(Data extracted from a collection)
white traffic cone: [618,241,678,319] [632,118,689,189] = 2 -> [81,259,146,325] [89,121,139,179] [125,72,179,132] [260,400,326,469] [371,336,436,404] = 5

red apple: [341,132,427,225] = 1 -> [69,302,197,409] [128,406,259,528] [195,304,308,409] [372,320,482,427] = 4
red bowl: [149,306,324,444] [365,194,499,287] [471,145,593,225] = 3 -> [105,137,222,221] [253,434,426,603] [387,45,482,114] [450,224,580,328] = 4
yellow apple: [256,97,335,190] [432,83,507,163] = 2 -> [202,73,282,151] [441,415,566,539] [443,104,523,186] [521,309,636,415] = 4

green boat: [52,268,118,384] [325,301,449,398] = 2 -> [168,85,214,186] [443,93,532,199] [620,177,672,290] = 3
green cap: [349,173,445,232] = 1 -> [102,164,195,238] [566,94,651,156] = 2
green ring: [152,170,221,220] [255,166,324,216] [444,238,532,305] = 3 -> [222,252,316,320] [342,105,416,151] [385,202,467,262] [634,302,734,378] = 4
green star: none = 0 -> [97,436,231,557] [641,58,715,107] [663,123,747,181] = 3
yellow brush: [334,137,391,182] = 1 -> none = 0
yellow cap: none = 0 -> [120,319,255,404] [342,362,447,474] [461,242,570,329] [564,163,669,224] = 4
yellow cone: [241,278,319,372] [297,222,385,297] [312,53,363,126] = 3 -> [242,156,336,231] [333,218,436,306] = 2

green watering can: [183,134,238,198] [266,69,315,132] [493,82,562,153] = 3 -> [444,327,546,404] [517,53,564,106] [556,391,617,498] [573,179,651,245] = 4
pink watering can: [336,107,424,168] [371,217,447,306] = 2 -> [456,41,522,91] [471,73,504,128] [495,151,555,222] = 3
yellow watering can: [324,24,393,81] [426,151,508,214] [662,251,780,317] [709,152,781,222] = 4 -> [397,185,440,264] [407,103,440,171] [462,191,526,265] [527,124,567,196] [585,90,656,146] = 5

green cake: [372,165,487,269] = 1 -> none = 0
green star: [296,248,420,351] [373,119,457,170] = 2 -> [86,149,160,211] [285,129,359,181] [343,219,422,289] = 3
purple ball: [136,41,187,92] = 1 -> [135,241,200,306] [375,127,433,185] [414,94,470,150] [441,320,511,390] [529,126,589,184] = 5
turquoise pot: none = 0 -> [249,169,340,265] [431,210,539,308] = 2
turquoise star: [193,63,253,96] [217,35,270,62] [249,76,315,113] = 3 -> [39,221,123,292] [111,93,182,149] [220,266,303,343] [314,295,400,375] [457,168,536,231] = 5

ABOUT THIS TASK —
Only the lines from the one containing "purple ball: [136,41,187,92]" through the last line of the entries above should be copied, exactly as written.

WRITTEN ANSWER —
purple ball: [136,41,187,92] = 1 -> [135,241,200,306] [375,127,433,185] [414,94,470,150] [441,320,511,390] [529,126,589,184] = 5
turquoise pot: none = 0 -> [249,169,340,265] [431,210,539,308] = 2
turquoise star: [193,63,253,96] [217,35,270,62] [249,76,315,113] = 3 -> [39,221,123,292] [111,93,182,149] [220,266,303,343] [314,295,400,375] [457,168,536,231] = 5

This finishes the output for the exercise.